Items from a data source –
-- -- --

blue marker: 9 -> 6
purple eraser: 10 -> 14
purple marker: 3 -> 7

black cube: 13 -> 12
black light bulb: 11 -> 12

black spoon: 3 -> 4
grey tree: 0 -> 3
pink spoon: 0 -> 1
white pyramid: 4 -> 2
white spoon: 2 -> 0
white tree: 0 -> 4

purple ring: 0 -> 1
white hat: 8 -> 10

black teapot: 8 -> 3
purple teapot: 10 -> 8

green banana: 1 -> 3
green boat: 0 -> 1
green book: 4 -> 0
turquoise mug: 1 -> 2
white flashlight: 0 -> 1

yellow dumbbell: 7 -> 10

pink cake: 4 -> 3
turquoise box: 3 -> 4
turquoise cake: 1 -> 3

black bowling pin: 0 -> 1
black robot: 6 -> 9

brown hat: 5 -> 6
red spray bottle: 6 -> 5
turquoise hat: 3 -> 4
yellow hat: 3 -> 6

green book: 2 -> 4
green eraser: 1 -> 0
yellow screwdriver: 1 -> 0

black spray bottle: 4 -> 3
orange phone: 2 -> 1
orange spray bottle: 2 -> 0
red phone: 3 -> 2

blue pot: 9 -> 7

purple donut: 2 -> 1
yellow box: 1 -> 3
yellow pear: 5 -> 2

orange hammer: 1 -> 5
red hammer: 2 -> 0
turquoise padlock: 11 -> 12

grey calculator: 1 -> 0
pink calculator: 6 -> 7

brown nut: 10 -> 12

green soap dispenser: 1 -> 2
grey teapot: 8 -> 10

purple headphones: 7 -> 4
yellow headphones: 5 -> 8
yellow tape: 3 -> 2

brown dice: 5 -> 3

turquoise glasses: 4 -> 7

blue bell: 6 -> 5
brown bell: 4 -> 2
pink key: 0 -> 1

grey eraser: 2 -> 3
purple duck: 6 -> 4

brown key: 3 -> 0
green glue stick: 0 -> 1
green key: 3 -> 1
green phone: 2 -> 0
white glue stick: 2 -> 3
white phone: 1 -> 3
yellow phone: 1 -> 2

-- -- --

Copy exactly the lines above, from the one containing "brown bell: 4 -> 2" through the very last line.

brown bell: 4 -> 2
pink key: 0 -> 1

grey eraser: 2 -> 3
purple duck: 6 -> 4

brown key: 3 -> 0
green glue stick: 0 -> 1
green key: 3 -> 1
green phone: 2 -> 0
white glue stick: 2 -> 3
white phone: 1 -> 3
yellow phone: 1 -> 2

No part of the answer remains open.